**Your assignment:** The answer is one number: how many lines in the data below hold "point".
:: Materials provided
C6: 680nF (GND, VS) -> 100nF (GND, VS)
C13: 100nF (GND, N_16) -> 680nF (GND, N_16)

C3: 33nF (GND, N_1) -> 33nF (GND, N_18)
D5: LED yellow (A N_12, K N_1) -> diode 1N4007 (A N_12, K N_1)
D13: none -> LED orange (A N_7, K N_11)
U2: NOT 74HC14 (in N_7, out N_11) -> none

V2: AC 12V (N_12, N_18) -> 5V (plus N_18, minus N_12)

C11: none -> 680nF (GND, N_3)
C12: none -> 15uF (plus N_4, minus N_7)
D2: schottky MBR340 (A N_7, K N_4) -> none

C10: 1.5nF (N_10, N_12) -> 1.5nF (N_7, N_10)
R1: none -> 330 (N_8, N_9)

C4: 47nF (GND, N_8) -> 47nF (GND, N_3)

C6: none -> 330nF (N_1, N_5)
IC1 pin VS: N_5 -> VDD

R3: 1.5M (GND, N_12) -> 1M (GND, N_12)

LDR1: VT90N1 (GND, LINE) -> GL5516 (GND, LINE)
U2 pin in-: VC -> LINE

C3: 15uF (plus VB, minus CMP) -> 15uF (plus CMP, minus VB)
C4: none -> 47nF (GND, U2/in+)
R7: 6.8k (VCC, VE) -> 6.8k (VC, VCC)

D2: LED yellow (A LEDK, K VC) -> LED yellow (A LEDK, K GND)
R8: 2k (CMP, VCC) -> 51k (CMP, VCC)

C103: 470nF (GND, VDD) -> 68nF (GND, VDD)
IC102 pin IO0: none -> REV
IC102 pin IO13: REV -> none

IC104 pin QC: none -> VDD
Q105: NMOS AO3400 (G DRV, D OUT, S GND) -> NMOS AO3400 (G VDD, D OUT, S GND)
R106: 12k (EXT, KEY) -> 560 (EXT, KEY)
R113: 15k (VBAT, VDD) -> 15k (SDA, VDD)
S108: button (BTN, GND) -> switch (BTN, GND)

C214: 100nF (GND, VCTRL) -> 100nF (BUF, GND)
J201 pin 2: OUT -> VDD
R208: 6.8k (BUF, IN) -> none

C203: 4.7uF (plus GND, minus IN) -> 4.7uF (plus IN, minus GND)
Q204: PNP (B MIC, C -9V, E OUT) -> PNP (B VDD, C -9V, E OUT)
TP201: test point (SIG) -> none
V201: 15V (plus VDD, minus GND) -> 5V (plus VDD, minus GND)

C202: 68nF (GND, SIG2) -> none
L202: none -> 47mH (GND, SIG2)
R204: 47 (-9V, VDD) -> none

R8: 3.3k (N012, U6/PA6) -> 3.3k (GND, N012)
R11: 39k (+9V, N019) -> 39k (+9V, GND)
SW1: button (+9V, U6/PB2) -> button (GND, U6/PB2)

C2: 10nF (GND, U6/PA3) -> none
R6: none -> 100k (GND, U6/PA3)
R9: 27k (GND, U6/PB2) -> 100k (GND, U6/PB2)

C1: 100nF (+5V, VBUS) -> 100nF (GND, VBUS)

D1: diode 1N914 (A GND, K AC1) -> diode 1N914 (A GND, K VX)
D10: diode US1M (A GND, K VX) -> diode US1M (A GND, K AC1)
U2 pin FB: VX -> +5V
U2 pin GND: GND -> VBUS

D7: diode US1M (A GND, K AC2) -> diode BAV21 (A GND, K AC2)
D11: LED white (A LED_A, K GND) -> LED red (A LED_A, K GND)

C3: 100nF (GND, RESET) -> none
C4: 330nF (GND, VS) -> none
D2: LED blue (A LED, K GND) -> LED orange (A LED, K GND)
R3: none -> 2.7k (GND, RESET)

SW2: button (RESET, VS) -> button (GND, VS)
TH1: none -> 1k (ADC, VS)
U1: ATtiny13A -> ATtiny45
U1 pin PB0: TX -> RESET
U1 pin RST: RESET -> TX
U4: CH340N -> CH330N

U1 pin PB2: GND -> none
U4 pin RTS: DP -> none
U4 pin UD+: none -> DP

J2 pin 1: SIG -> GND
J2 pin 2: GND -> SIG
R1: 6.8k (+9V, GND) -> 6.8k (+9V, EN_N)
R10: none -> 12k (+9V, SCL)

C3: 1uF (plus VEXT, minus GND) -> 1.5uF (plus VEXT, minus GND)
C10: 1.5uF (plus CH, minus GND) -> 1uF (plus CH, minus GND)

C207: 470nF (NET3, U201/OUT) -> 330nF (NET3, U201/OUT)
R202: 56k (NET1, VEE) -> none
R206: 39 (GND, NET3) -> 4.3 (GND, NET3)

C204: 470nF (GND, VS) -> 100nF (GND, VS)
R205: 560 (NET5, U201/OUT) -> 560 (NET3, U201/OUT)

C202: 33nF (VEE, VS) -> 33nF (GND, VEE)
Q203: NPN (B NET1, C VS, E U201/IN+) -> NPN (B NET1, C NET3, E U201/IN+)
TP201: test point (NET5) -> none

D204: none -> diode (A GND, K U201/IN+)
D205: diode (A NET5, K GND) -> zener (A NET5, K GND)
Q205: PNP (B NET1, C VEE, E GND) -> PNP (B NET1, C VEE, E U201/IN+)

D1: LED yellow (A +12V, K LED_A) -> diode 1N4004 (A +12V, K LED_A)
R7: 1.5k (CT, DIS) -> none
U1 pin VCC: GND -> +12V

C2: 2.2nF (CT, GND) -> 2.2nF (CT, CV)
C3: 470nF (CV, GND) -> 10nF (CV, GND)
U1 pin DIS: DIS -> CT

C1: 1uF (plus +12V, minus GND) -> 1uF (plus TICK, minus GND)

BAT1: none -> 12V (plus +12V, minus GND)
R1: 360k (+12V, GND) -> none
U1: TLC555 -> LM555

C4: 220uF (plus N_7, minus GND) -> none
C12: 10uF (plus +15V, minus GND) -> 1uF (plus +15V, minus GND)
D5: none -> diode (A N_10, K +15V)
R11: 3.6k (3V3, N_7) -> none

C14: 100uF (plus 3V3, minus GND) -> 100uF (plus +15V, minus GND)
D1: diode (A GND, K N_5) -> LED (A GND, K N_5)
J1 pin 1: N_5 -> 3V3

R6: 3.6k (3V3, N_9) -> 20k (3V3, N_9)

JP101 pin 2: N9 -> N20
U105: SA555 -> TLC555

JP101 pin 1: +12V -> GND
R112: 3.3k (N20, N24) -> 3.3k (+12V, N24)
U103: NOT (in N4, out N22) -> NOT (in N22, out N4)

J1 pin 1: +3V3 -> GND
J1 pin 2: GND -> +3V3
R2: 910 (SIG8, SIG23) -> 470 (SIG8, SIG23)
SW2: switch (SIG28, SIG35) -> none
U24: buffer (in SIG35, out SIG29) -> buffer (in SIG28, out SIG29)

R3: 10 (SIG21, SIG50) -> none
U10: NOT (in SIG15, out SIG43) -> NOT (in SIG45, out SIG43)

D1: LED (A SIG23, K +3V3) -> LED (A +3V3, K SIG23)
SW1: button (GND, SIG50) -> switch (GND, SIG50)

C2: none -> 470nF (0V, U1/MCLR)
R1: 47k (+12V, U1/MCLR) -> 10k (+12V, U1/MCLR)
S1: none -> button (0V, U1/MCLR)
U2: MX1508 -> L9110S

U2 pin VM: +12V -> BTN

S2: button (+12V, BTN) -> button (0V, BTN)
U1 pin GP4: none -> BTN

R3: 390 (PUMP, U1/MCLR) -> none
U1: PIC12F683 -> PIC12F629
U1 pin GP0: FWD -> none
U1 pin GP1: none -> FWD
::::
**Exercise solution:** 2